** Opening GIVEN INFORMATION block **

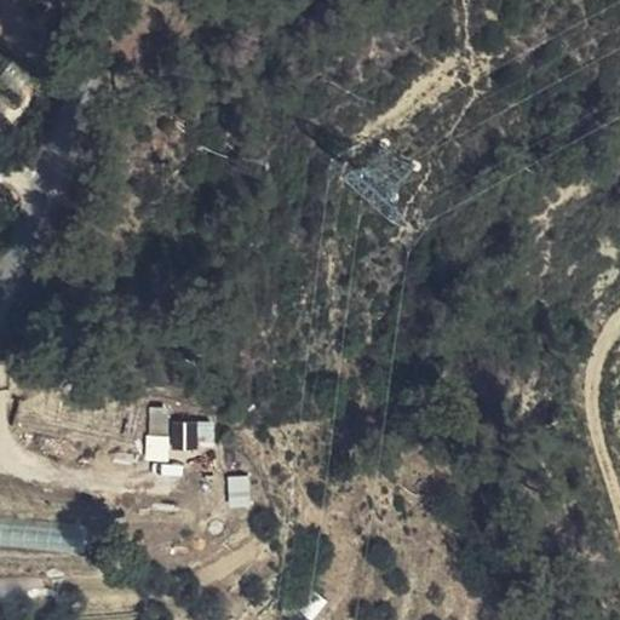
[(150,408),(150,436),(168,436),(167,408),(150,408)]
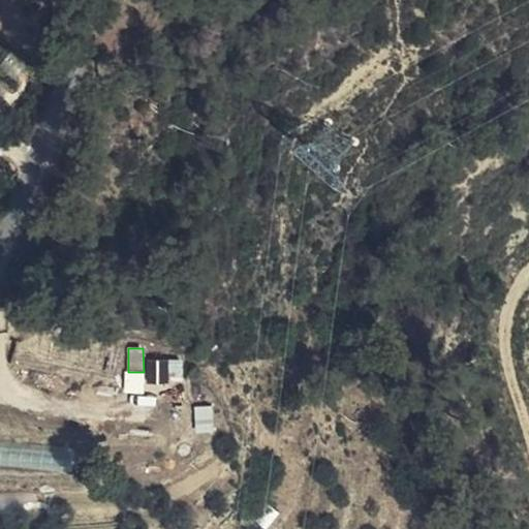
[(155,359),(155,383),(182,383),(182,358),(155,359)]
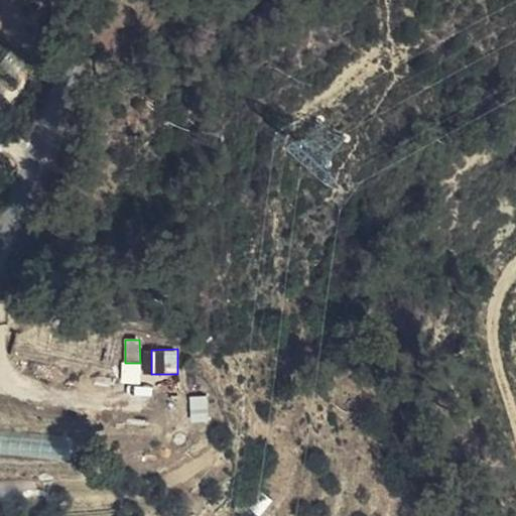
[(140,363),(125,363),(125,373),(140,373),(140,363)]
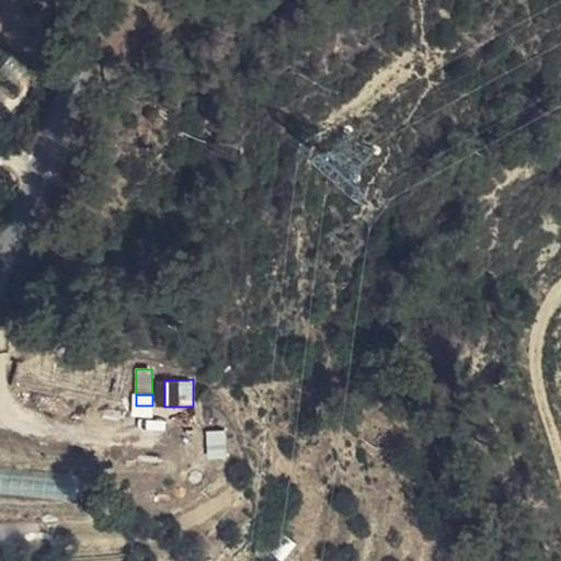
[(204,431),(207,459),(227,457),(224,428),(204,431)]
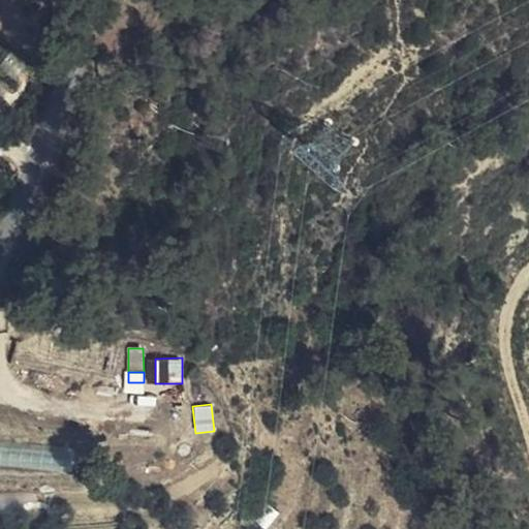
[(0,441),(0,464),(67,473),(70,450),(0,441)]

** Closing GIVEN INFORMATION block **

- _YOUR TASK_: Reproduce every line above exactly, pictures excluded.

- _RESPONSE_:
[(150,408),(150,436),(168,436),(167,408),(150,408)]
[(155,359),(155,383),(182,383),(182,358),(155,359)]
[(140,363),(125,363),(125,373),(140,373),(140,363)]
[(204,431),(207,459),(227,457),(224,428),(204,431)]
[(0,441),(0,464),(67,473),(70,450),(0,441)]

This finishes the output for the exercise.